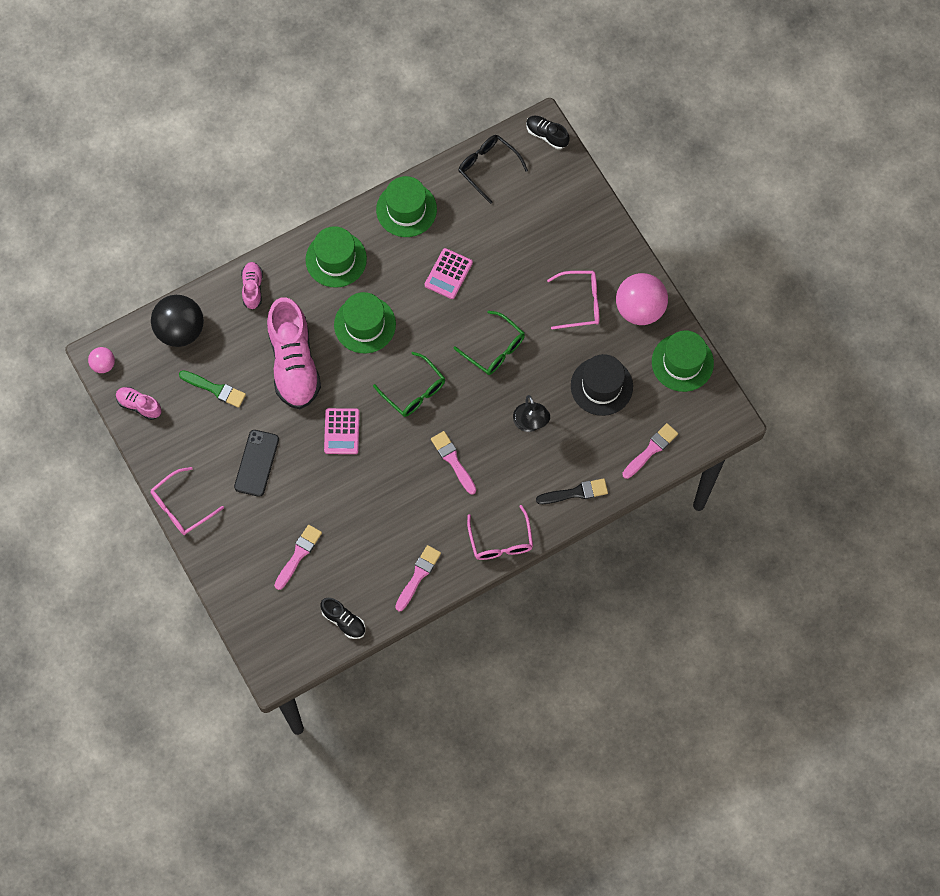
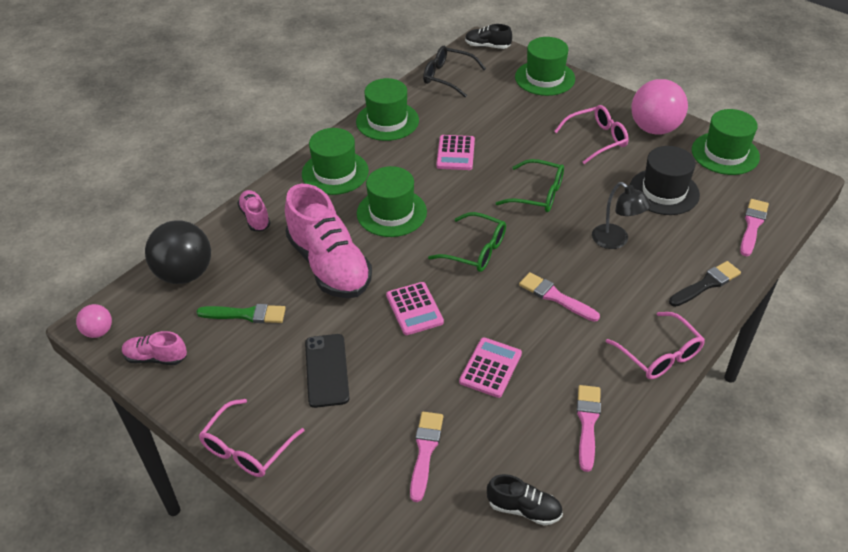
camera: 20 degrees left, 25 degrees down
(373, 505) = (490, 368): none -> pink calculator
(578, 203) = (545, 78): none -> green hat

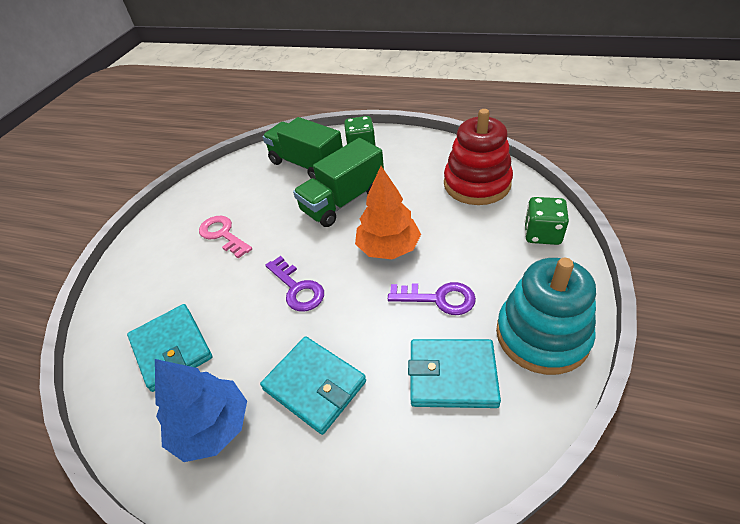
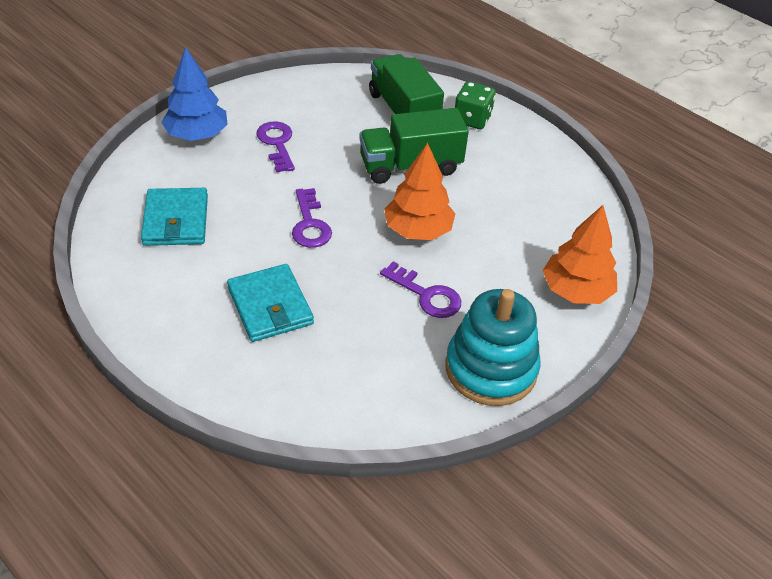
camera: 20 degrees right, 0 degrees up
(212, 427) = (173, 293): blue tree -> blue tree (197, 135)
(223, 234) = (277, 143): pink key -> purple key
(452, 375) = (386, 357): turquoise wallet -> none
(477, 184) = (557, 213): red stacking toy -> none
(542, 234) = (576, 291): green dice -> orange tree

—————

EXERCISE BRIEF:
Show the lines above that have the word "green".

RESULT FOR THIS TASK:
(578, 203) = (545, 78): none -> green hat
(542, 234) = (576, 291): green dice -> orange tree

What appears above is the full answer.